-- start --
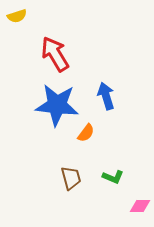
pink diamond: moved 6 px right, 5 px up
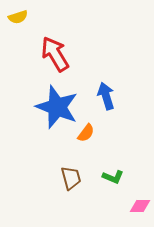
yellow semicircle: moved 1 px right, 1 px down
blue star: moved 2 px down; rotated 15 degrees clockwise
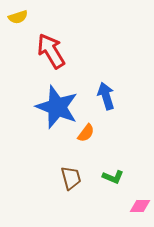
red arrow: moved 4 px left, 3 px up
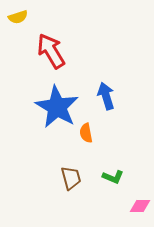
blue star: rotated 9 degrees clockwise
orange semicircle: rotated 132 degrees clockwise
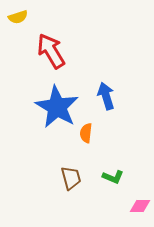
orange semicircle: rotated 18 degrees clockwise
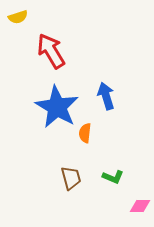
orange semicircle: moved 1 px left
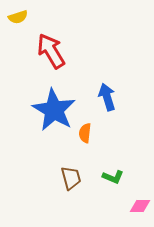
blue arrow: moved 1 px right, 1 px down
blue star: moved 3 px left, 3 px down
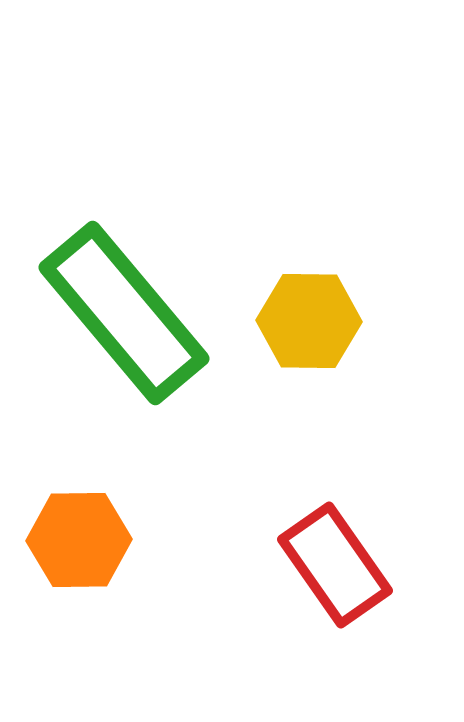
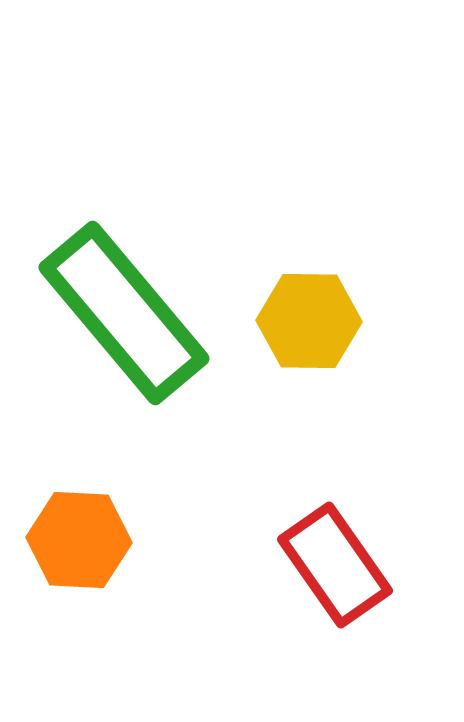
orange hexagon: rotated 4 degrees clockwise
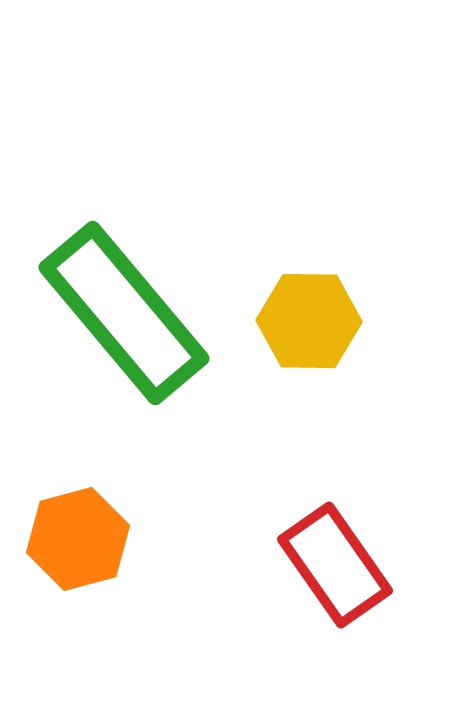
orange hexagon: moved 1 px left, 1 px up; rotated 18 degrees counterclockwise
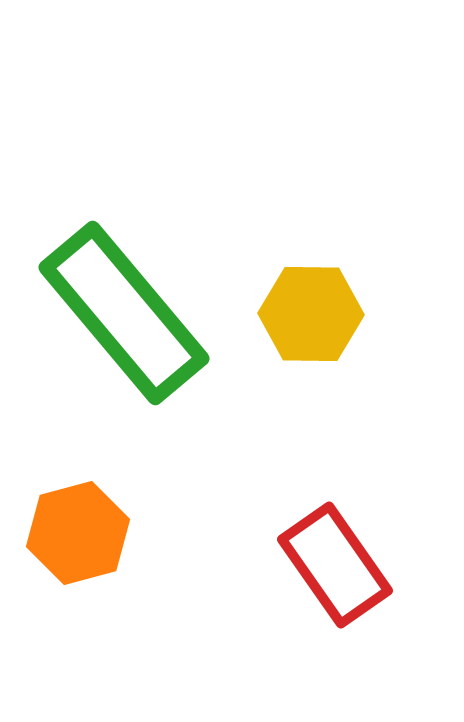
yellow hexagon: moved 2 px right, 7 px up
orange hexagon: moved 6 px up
-- end --
Required work ▸ Transcribe the lines of the listing above verbatim, from the line containing "orange hexagon: rotated 4 degrees clockwise" through the end of the listing, leaving out the pictures.

The reply ▸
orange hexagon: rotated 4 degrees clockwise
orange hexagon: moved 1 px left, 1 px up; rotated 18 degrees counterclockwise
yellow hexagon: moved 2 px right, 7 px up
orange hexagon: moved 6 px up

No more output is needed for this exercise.